The task:
Every line from the one with "C3: 47uF (plus" through the end of the material should be written out character for character. Lines before it are excluded.

[Material provided — start]

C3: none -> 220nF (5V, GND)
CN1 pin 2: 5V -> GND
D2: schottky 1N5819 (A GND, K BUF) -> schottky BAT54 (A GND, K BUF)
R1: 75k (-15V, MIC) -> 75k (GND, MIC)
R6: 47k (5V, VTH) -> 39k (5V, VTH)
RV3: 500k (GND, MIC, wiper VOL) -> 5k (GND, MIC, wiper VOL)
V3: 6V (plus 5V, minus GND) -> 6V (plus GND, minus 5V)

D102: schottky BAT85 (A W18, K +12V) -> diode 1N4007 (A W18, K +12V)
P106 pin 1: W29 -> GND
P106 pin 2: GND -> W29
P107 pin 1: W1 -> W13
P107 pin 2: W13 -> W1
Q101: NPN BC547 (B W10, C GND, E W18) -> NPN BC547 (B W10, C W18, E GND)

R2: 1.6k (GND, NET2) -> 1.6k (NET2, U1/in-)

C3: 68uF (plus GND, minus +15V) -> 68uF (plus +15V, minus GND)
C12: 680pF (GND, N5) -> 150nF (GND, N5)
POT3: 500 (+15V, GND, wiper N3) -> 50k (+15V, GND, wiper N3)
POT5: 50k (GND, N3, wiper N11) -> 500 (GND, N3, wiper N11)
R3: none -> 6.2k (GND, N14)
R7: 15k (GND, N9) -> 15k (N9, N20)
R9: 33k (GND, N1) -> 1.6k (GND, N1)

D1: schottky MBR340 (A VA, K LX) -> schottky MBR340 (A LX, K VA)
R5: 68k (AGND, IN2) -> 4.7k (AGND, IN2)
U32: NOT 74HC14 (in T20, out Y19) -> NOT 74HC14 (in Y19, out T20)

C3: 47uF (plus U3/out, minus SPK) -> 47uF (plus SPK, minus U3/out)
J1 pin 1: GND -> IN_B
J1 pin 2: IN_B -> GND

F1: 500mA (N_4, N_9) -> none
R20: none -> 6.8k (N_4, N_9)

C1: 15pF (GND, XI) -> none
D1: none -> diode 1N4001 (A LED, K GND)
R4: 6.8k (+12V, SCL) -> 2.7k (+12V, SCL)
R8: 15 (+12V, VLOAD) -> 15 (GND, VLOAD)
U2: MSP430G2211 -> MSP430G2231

[Material provided — finish]

Output of the task:
C3: 47uF (plus U3/out, minus SPK) -> 47uF (plus SPK, minus U3/out)
J1 pin 1: GND -> IN_B
J1 pin 2: IN_B -> GND

F1: 500mA (N_4, N_9) -> none
R20: none -> 6.8k (N_4, N_9)

C1: 15pF (GND, XI) -> none
D1: none -> diode 1N4001 (A LED, K GND)
R4: 6.8k (+12V, SCL) -> 2.7k (+12V, SCL)
R8: 15 (+12V, VLOAD) -> 15 (GND, VLOAD)
U2: MSP430G2211 -> MSP430G2231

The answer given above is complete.